* **RECORDS**:

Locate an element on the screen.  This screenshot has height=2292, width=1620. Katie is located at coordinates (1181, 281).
---
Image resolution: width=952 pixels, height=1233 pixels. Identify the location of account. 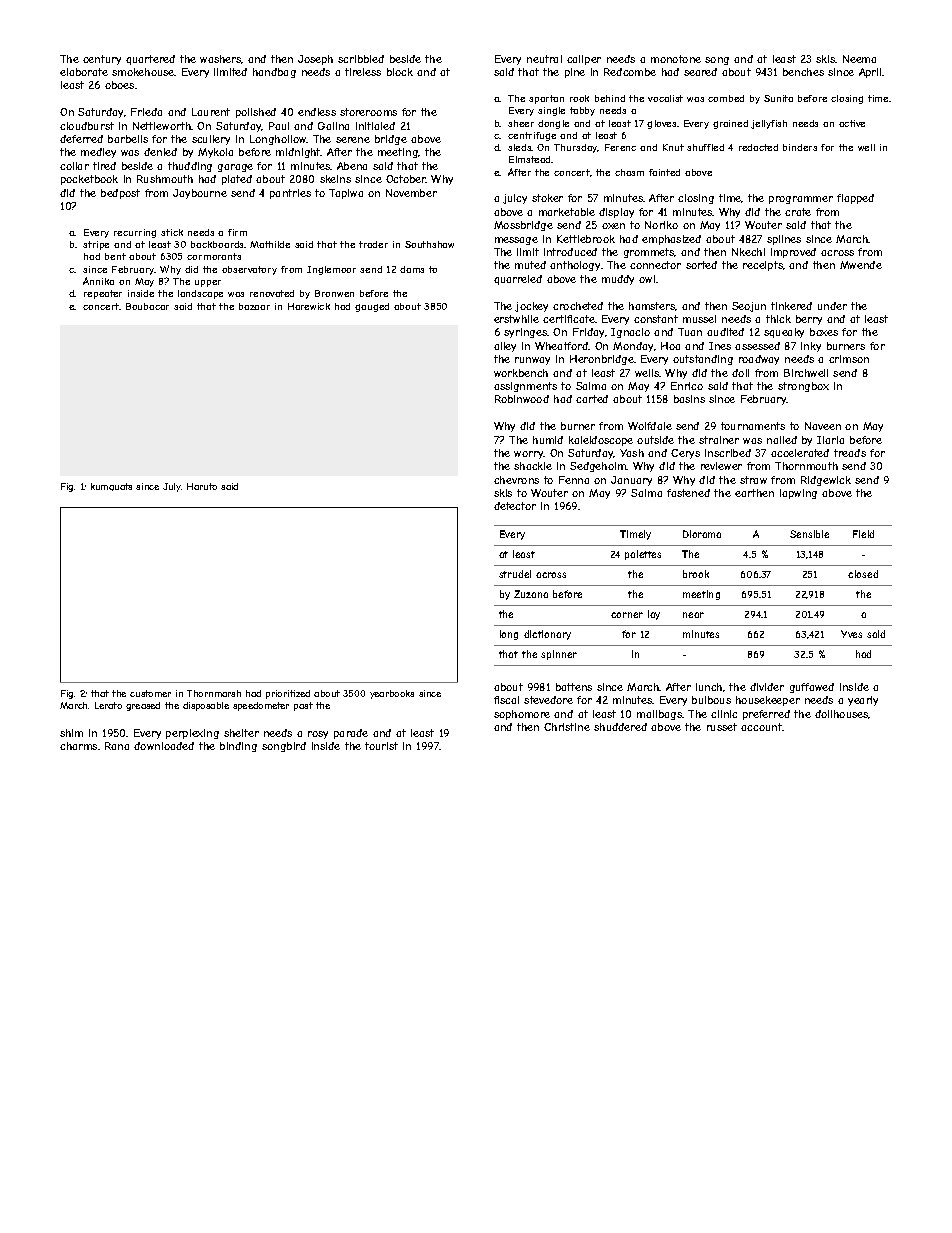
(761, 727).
* * *
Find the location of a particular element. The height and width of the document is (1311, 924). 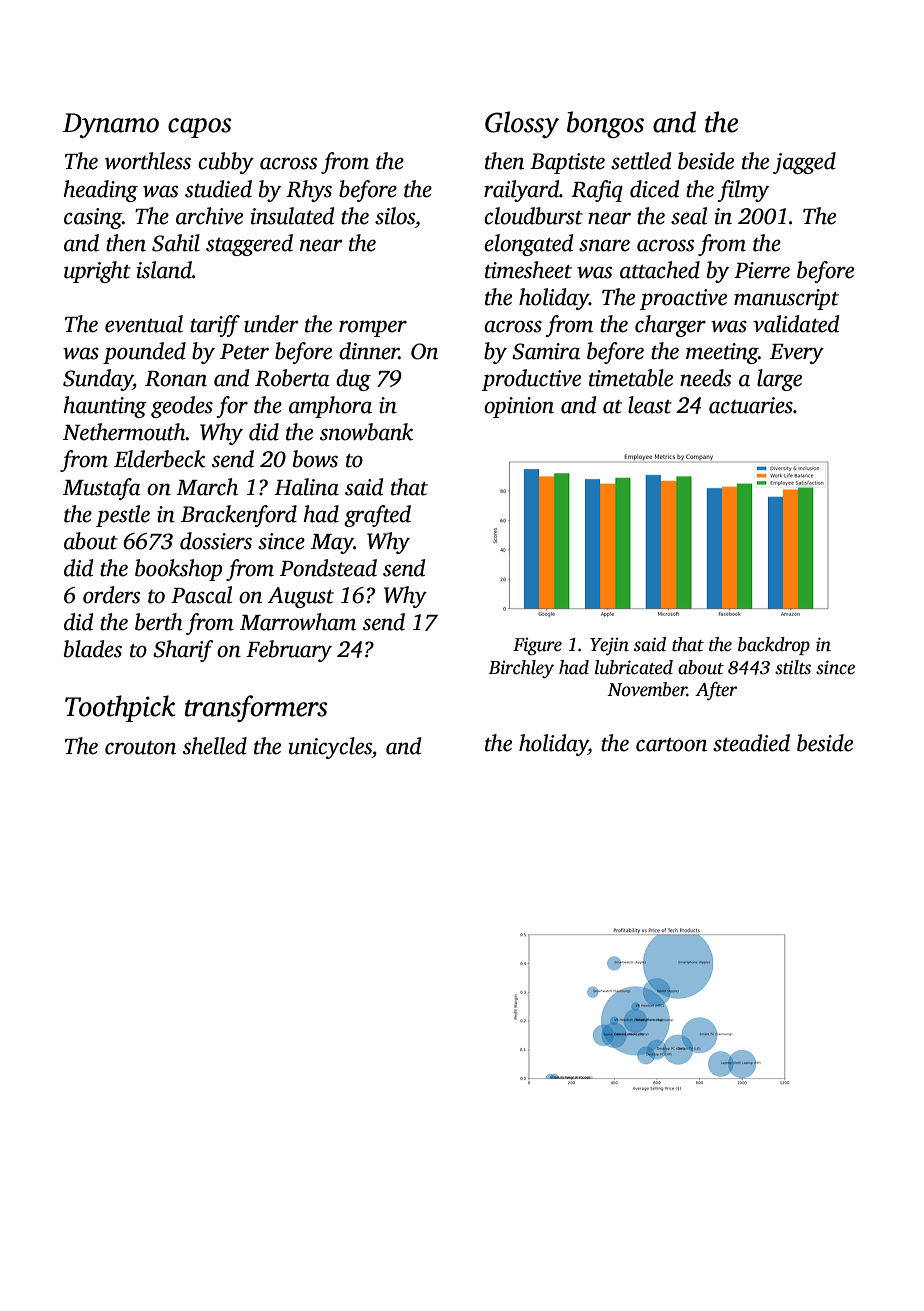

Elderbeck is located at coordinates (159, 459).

* **WRITTEN EXERCISE**: Write out the entries verbatim, from the line containing "Find the location" up to and including the line containing "Elderbeck is located", leaving the pictures out of your answer.

* **WRITTEN RESPONSE**:
Find the location of a particular element. The height and width of the document is (1311, 924). 

Elderbeck is located at coordinates (159, 459).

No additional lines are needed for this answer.